• EXTRACTED RECORDS

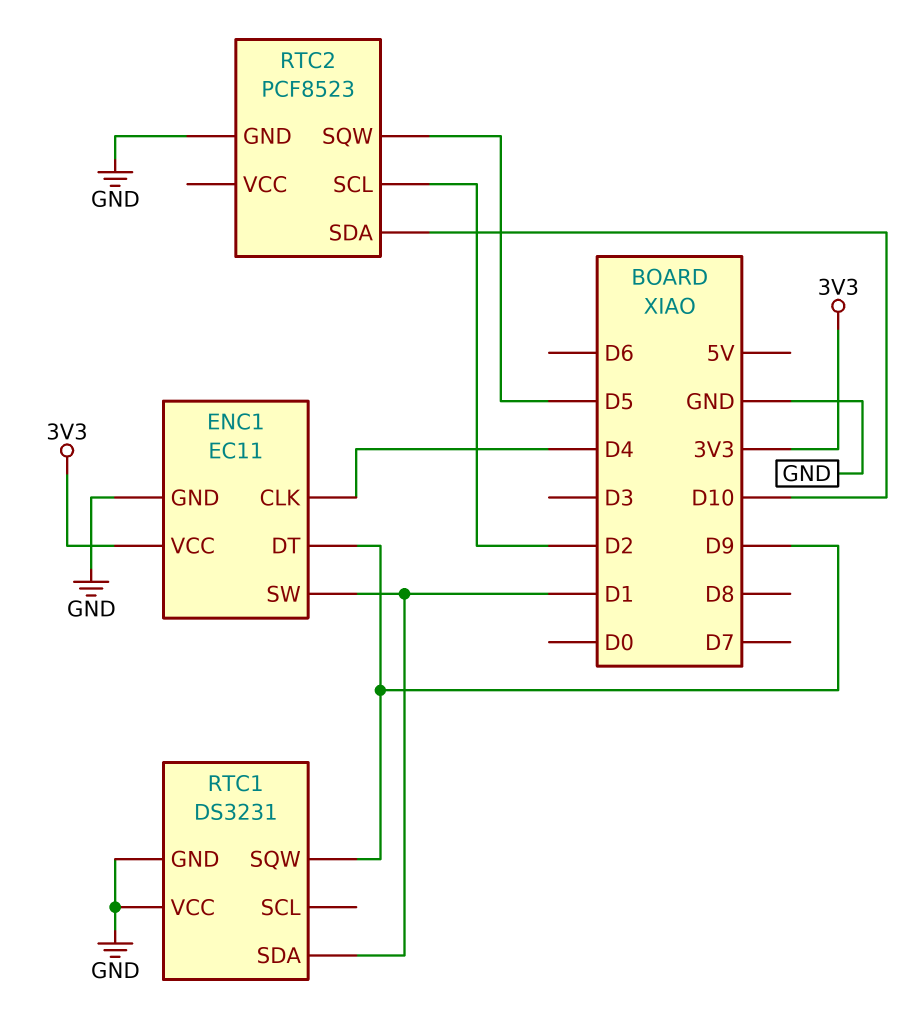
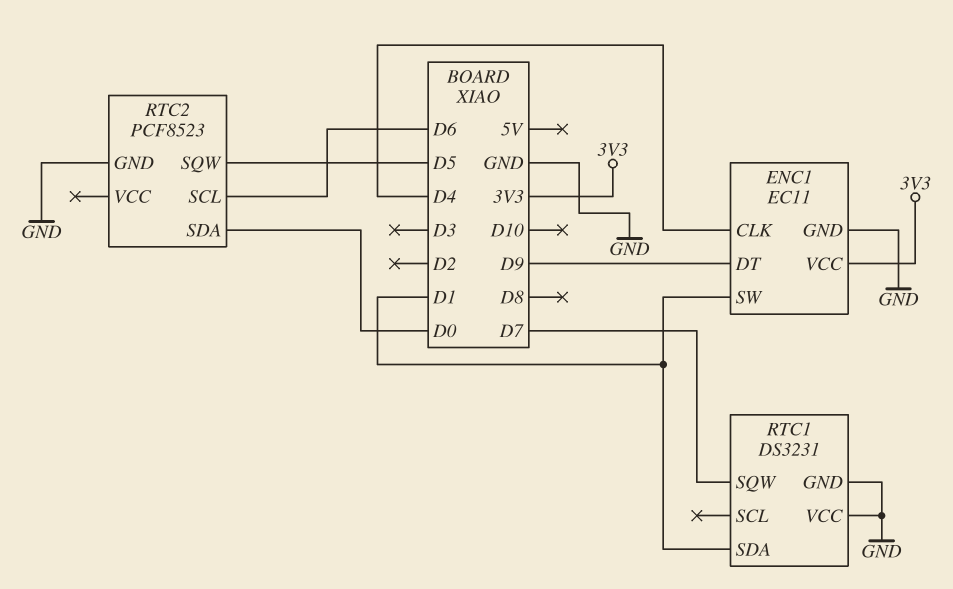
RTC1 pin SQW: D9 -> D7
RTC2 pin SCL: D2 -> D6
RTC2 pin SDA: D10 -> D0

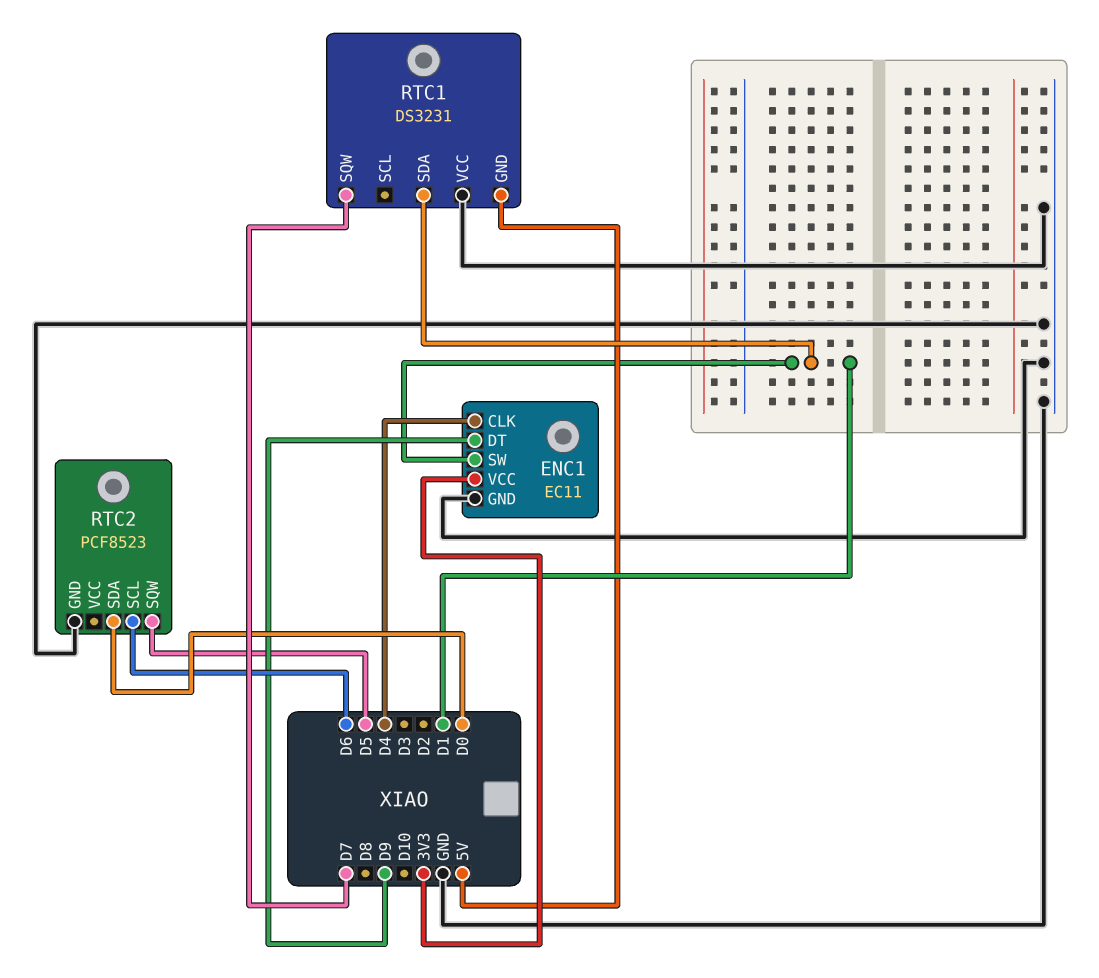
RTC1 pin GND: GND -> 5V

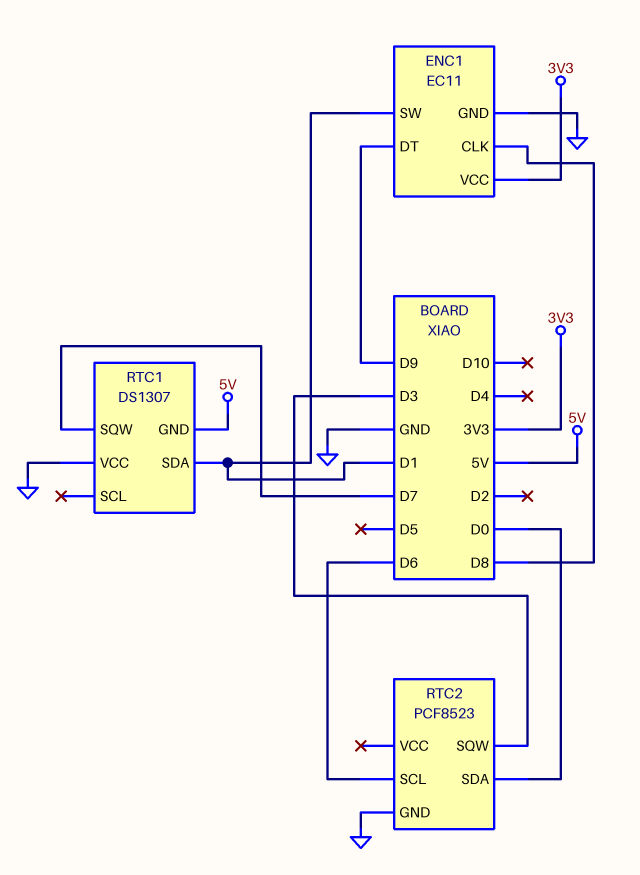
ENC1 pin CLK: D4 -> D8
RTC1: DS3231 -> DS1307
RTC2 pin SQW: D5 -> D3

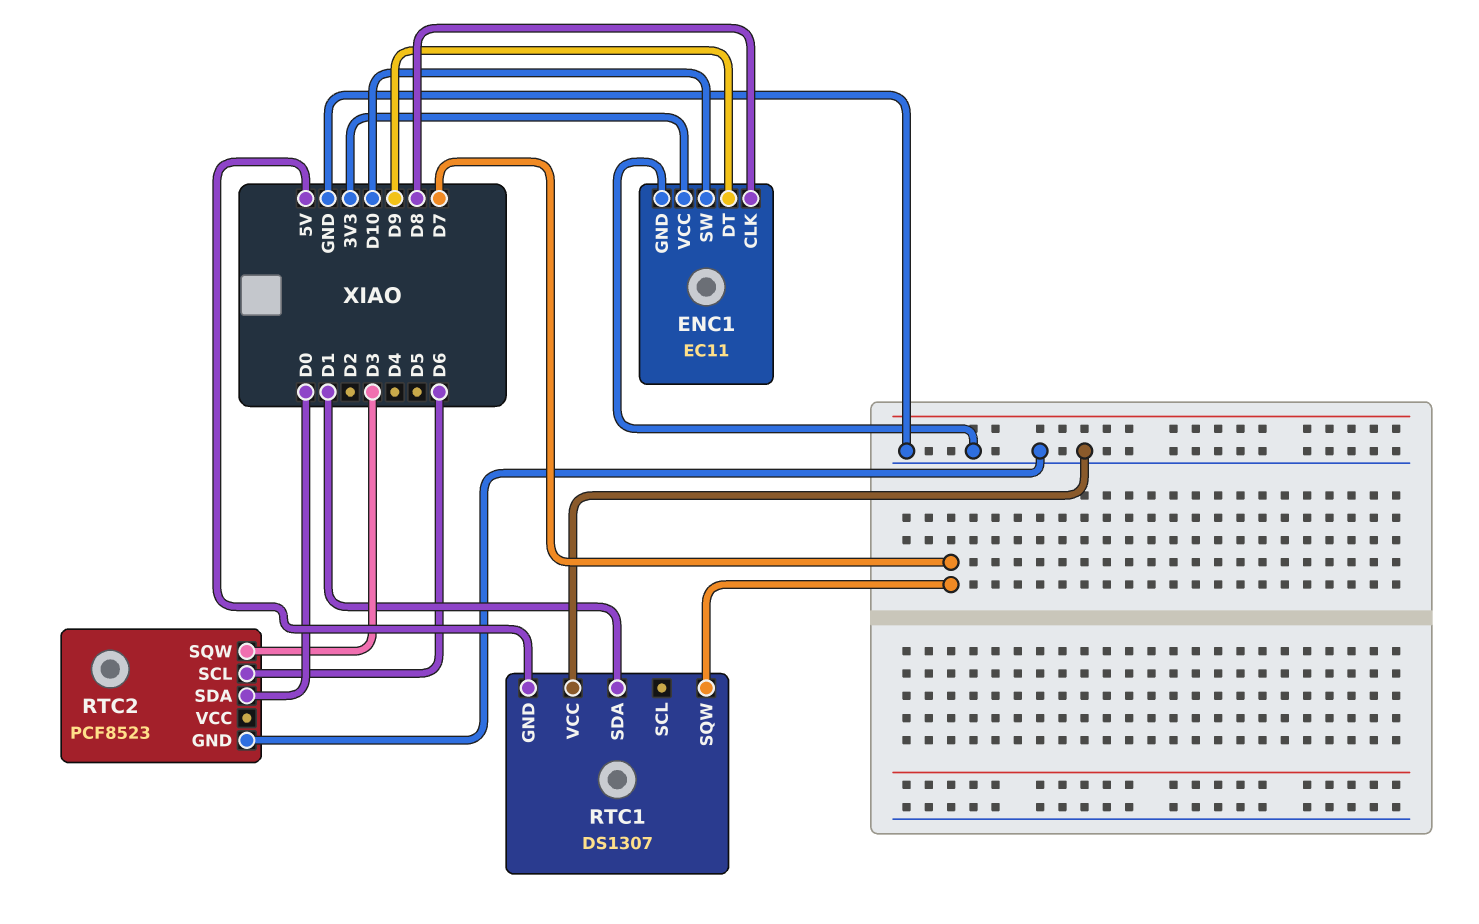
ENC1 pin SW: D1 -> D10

* * *

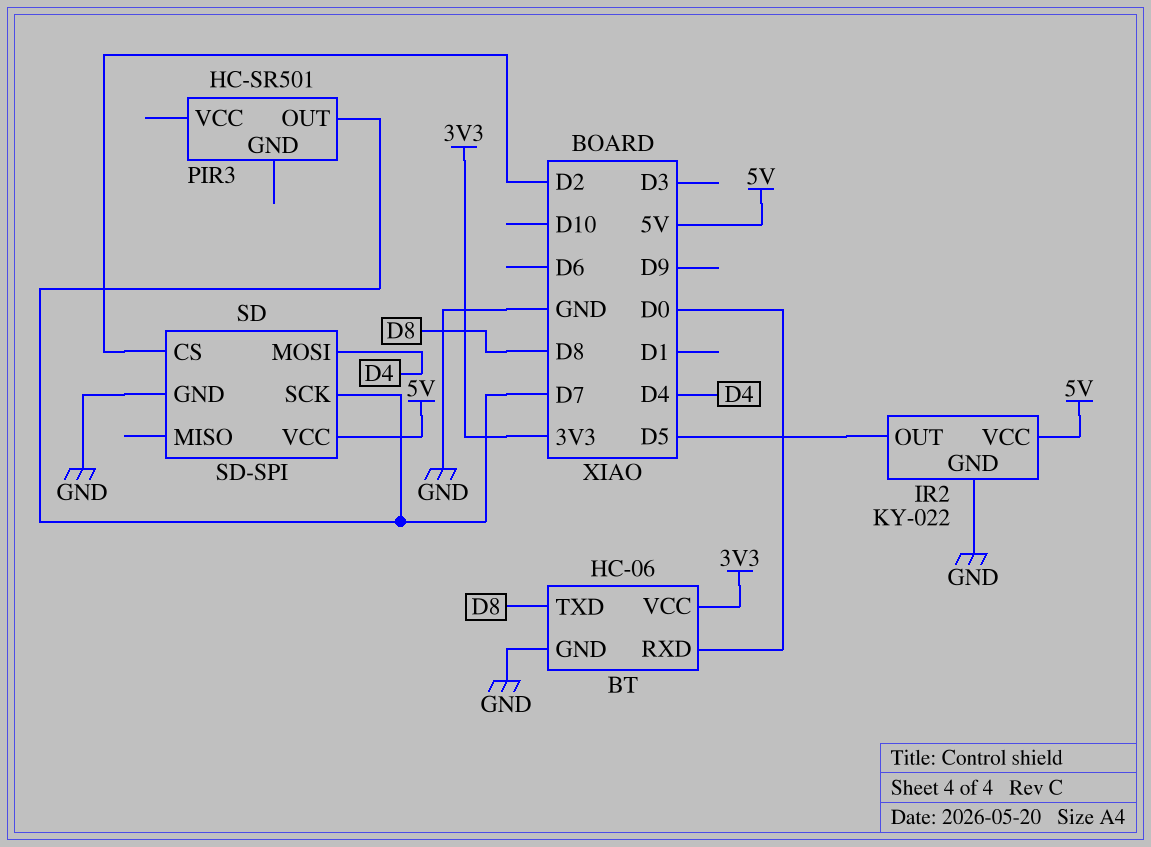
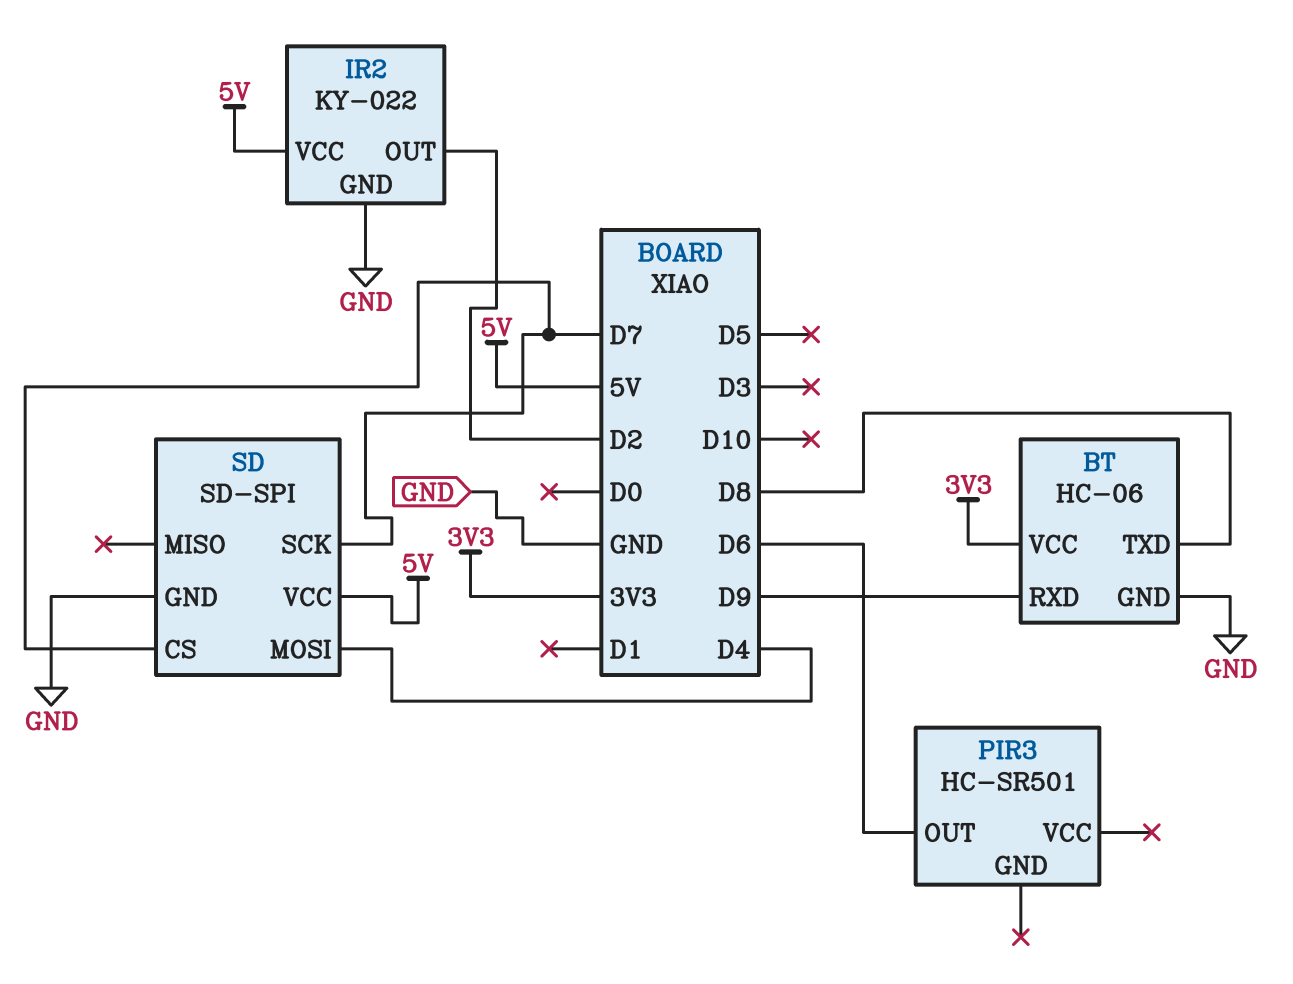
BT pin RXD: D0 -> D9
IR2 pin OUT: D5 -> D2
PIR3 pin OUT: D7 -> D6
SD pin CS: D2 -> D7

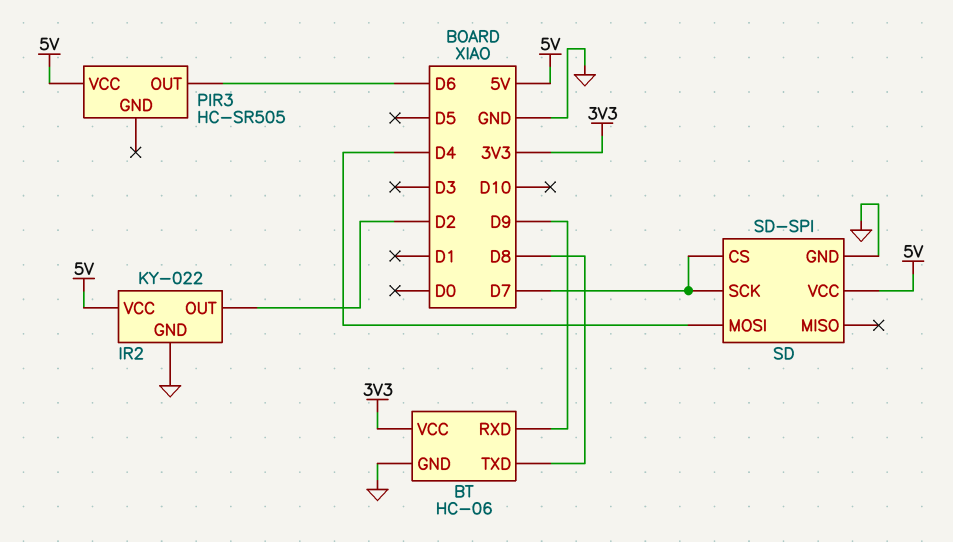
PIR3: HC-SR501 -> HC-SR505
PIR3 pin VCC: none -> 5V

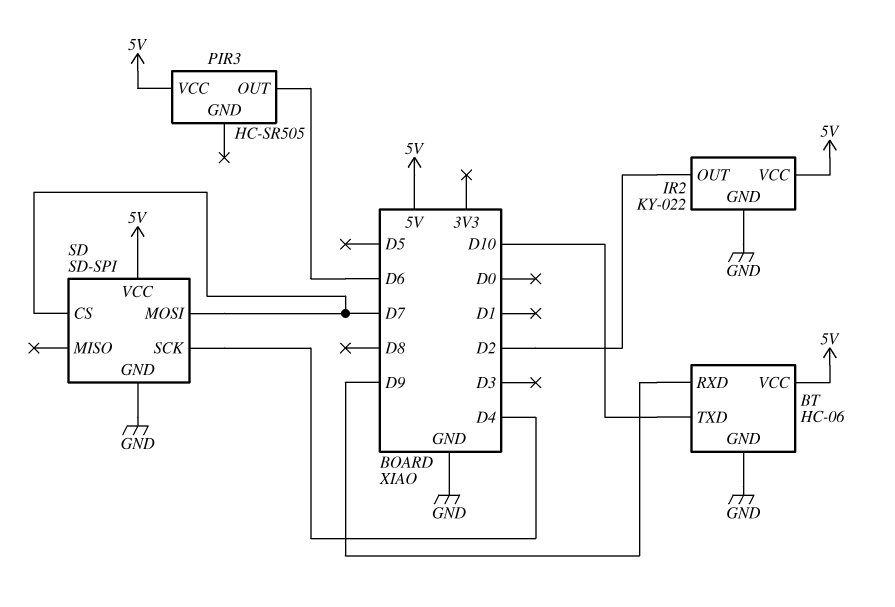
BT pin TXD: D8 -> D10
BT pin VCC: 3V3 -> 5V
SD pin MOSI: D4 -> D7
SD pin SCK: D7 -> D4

• WHAT TO PRODUCE
Copy out the listing above from the line containing "PIR3 pin VCC: none -> 5V" to the line containing "SD pin SCK: D7 -> D4", both included, exactly as written and minus the images.

• RESULT BELOW
PIR3 pin VCC: none -> 5V

BT pin TXD: D8 -> D10
BT pin VCC: 3V3 -> 5V
SD pin MOSI: D4 -> D7
SD pin SCK: D7 -> D4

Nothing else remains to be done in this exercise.